TASK DIRECTIONS> Find the line in the entries below that contains "cyan circle: (558, 816)". Repeat it exactly, and every line after it through the line that contains "purple pentagon: (1201, 1282)".

DATA>
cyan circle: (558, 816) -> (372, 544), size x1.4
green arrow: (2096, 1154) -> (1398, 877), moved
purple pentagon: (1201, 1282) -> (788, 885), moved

...

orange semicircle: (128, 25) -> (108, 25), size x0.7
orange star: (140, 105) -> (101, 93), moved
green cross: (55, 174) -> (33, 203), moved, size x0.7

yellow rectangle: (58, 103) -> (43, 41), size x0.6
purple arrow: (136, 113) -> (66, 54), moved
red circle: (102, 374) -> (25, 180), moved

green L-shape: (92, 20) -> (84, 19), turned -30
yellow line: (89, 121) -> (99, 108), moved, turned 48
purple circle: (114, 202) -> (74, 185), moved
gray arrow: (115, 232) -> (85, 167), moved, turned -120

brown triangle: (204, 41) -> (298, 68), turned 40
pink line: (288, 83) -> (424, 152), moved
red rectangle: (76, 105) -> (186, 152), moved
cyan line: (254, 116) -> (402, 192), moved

EXERCISE RESULT>
cyan circle: (558, 816) -> (372, 544), size x1.4
green arrow: (2096, 1154) -> (1398, 877), moved
purple pentagon: (1201, 1282) -> (788, 885), moved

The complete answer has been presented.